___ PROVIDED RECORDS ___
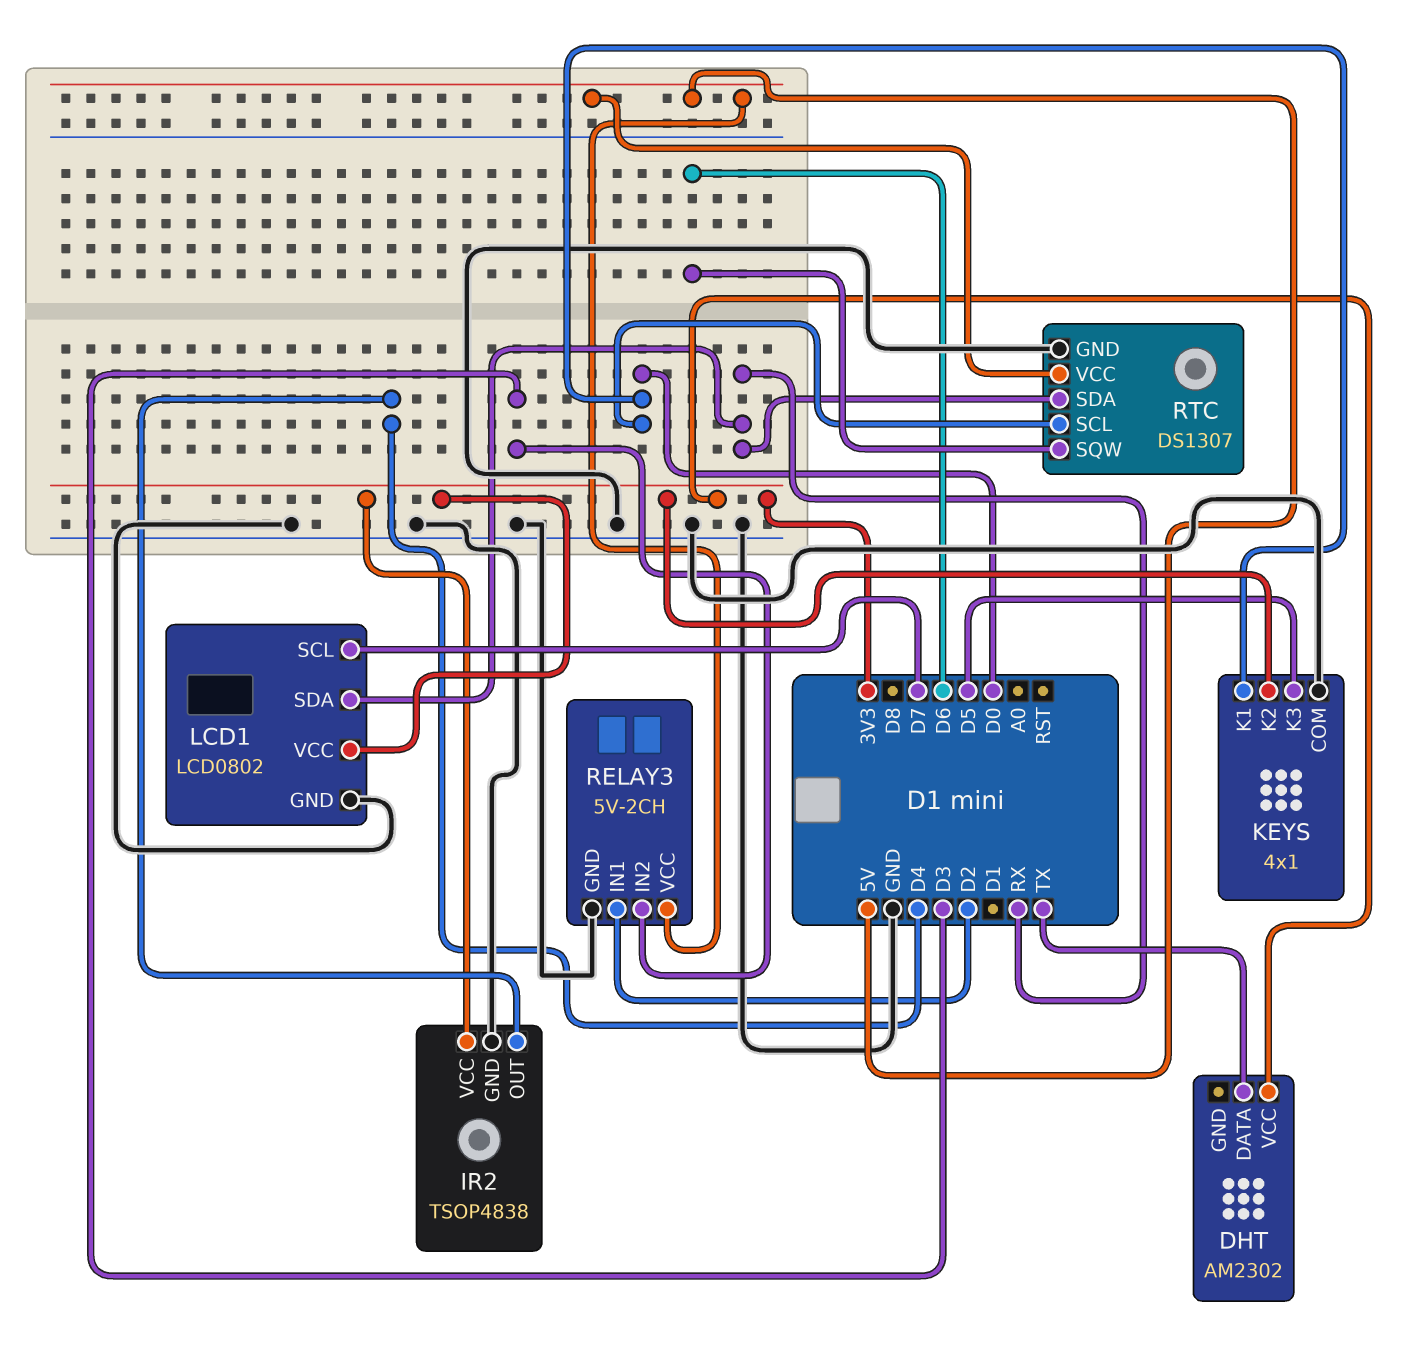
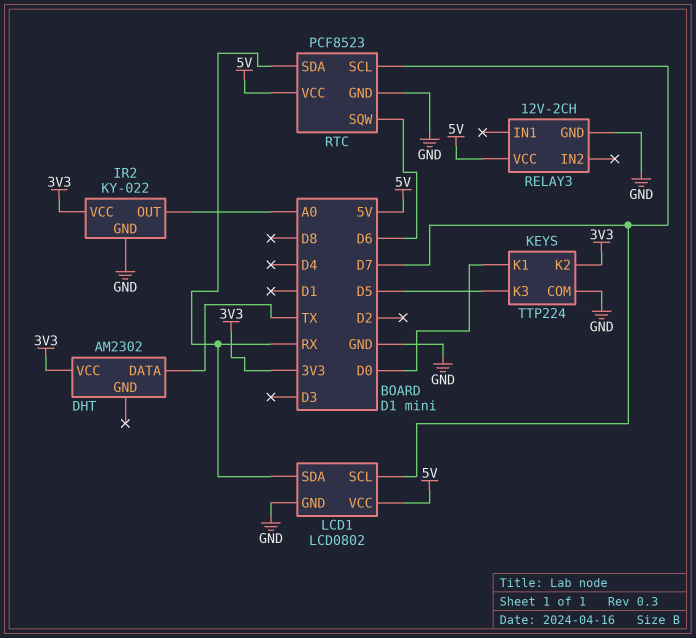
IR2: TSOP4838 -> KY-022
IR2 pin OUT: D4 -> A0
KEYS: 4x1 -> TTP224
LCD1 pin VCC: 3V3 -> 5V
RELAY3: 5V-2CH -> 12V-2CH
RELAY3 pin IN1: D2 -> none
RELAY3 pin IN2: D3 -> none
RTC: DS1307 -> PCF8523
RTC pin SCL: D0 -> D7

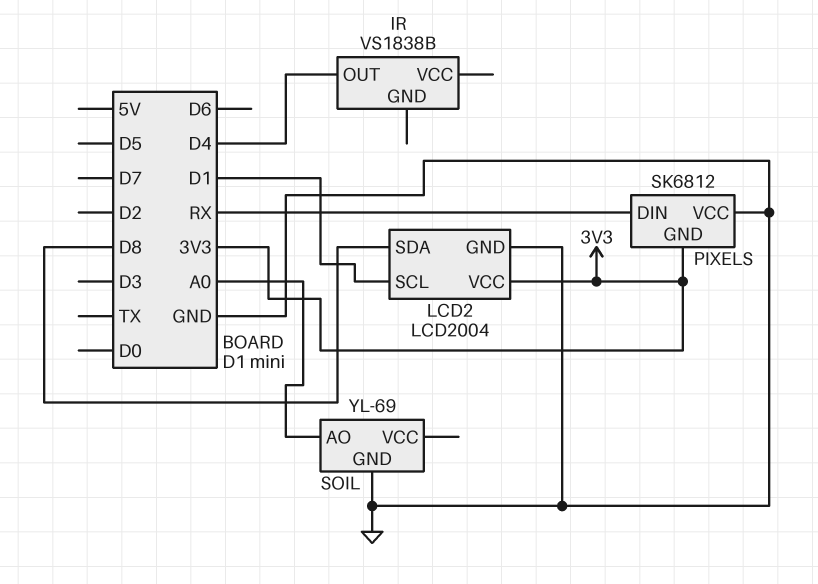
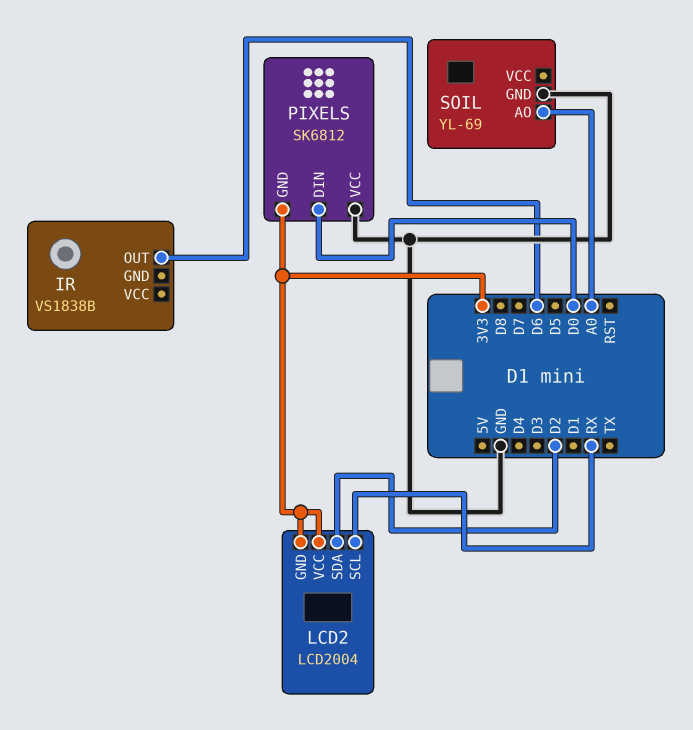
IR pin OUT: D4 -> D6
LCD2 pin GND: GND -> 3V3
LCD2 pin SCL: D1 -> RX
LCD2 pin SDA: D8 -> D2
PIXELS pin DIN: RX -> D0

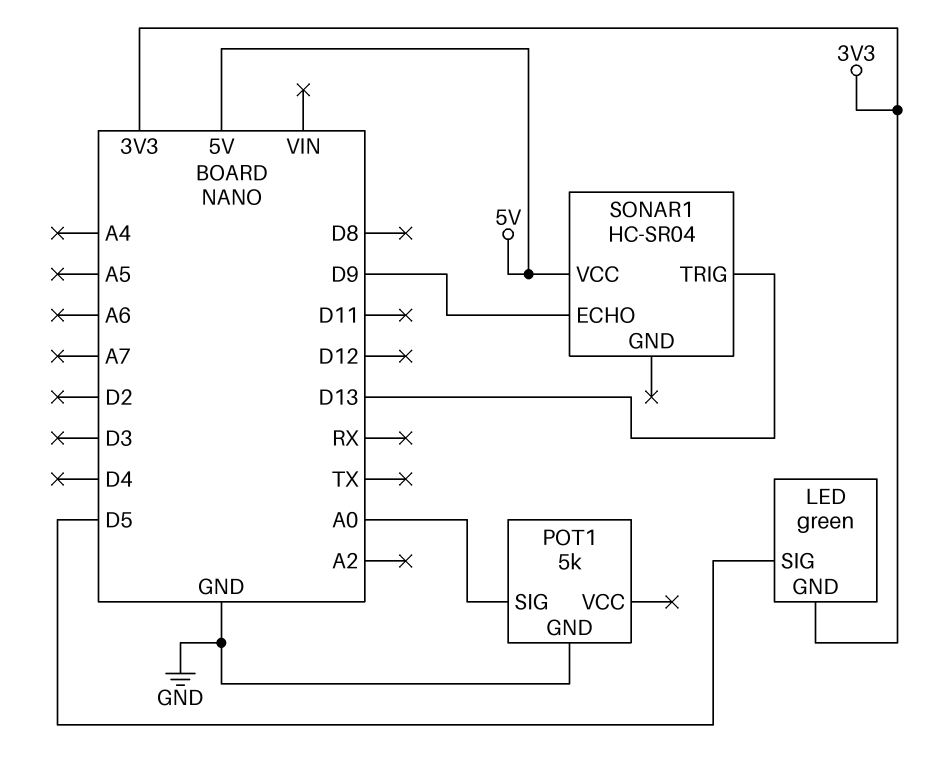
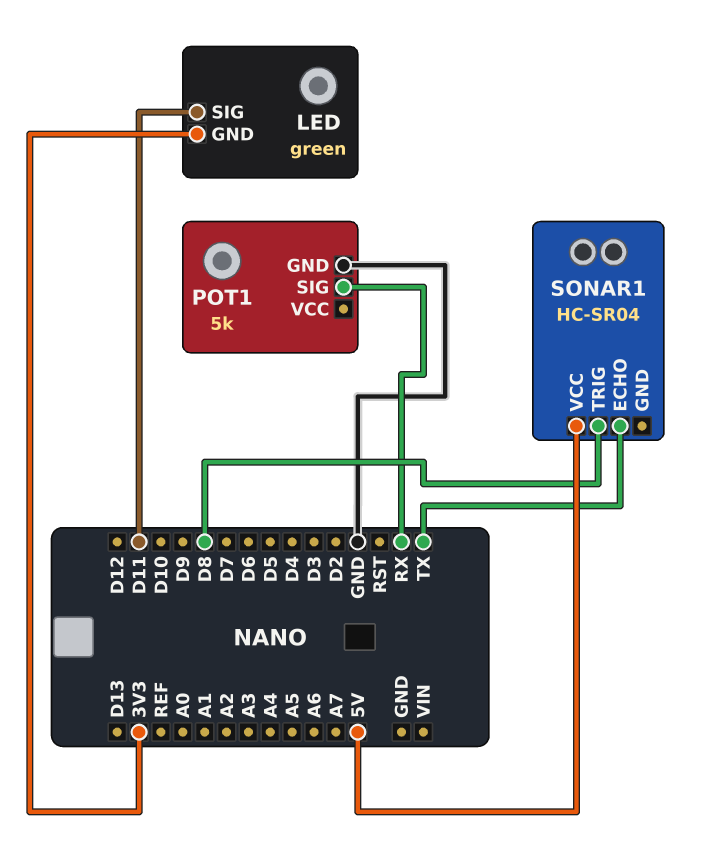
LED pin SIG: D5 -> D11
POT1 pin SIG: A0 -> RX
SONAR1 pin ECHO: D9 -> TX
SONAR1 pin TRIG: D13 -> D8

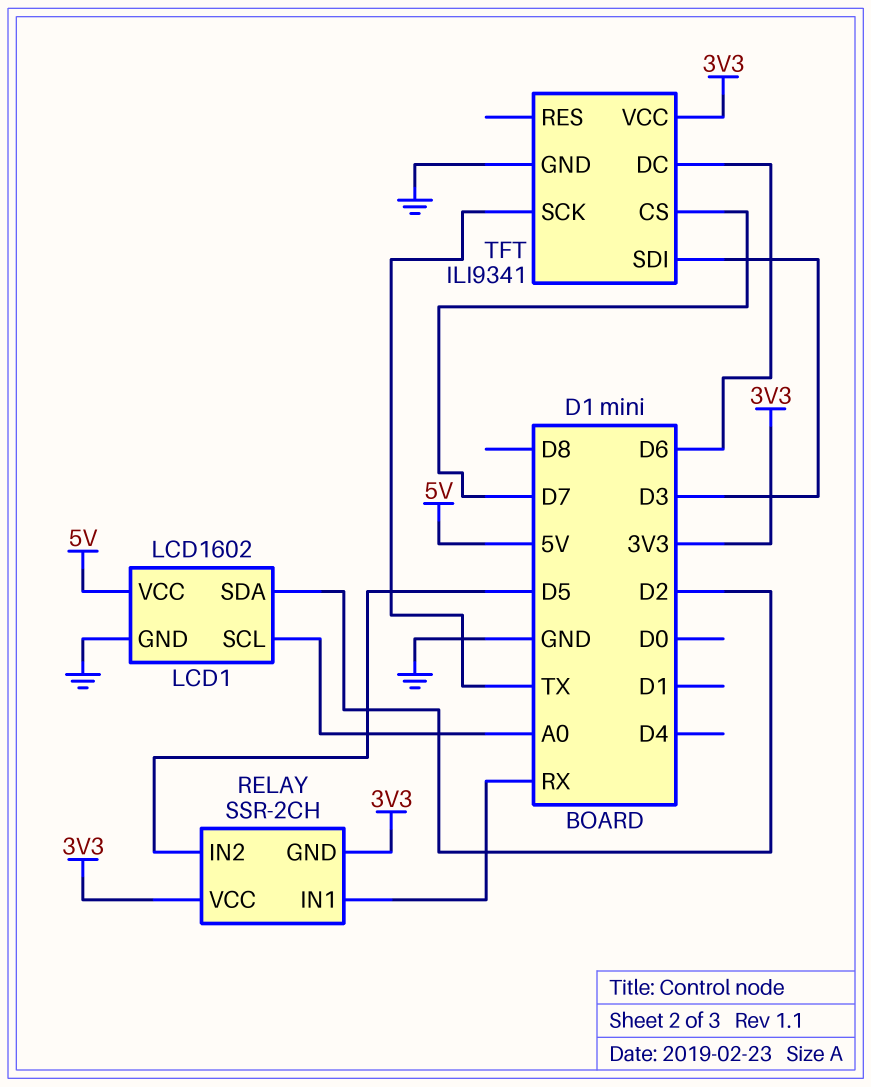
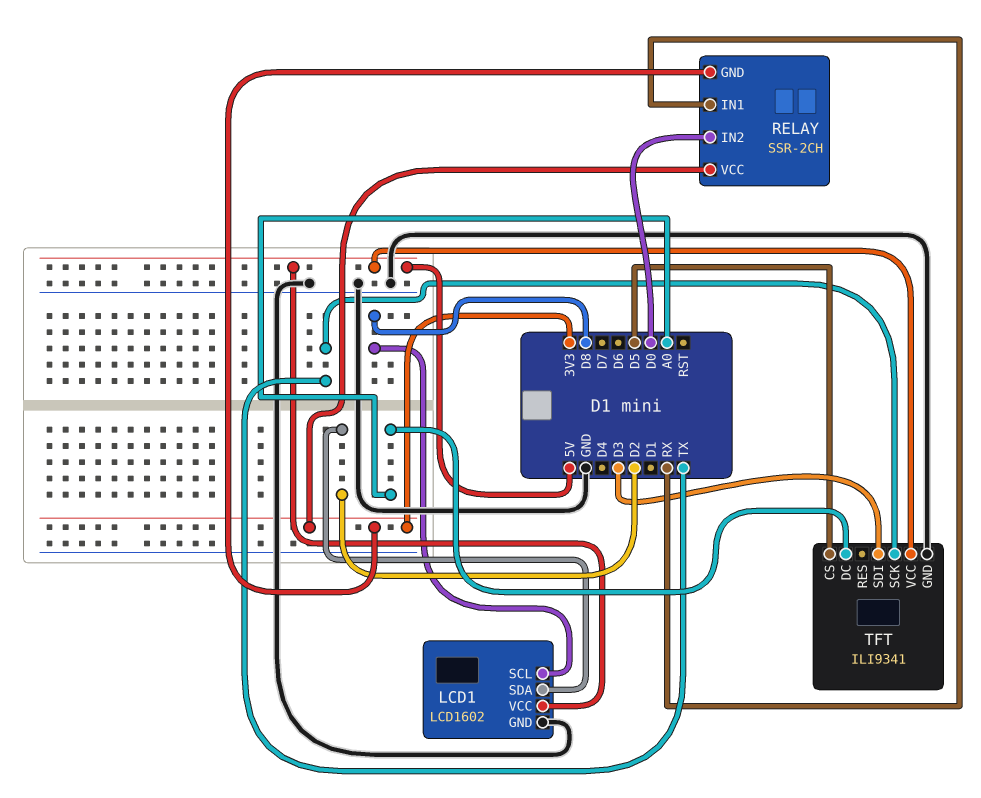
LCD1 pin SCL: A0 -> D8
RELAY pin IN2: D5 -> D0
TFT pin CS: D7 -> D5
TFT pin DC: D6 -> A0
TFT pin VCC: 3V3 -> 5V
___
**GOAL OF THE EXERCISE**
Every record above, copied exactly and without a single picture, makes up the answer.

**TASK ANSWER**
IR2: TSOP4838 -> KY-022
IR2 pin OUT: D4 -> A0
KEYS: 4x1 -> TTP224
LCD1 pin VCC: 3V3 -> 5V
RELAY3: 5V-2CH -> 12V-2CH
RELAY3 pin IN1: D2 -> none
RELAY3 pin IN2: D3 -> none
RTC: DS1307 -> PCF8523
RTC pin SCL: D0 -> D7

IR pin OUT: D4 -> D6
LCD2 pin GND: GND -> 3V3
LCD2 pin SCL: D1 -> RX
LCD2 pin SDA: D8 -> D2
PIXELS pin DIN: RX -> D0

LED pin SIG: D5 -> D11
POT1 pin SIG: A0 -> RX
SONAR1 pin ECHO: D9 -> TX
SONAR1 pin TRIG: D13 -> D8

LCD1 pin SCL: A0 -> D8
RELAY pin IN2: D5 -> D0
TFT pin CS: D7 -> D5
TFT pin DC: D6 -> A0
TFT pin VCC: 3V3 -> 5V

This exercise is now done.